▶ _WHAT TO PRODUCE_: Copy each line of the data exactly. Leave nothing out.

▶ _INFORMATION SUPPLIED_:

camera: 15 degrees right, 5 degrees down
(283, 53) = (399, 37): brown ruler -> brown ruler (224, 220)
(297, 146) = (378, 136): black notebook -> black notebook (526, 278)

▶ _YOUR SOLUTION_:
camera: 15 degrees right, 5 degrees down
(283, 53) = (399, 37): brown ruler -> brown ruler (224, 220)
(297, 146) = (378, 136): black notebook -> black notebook (526, 278)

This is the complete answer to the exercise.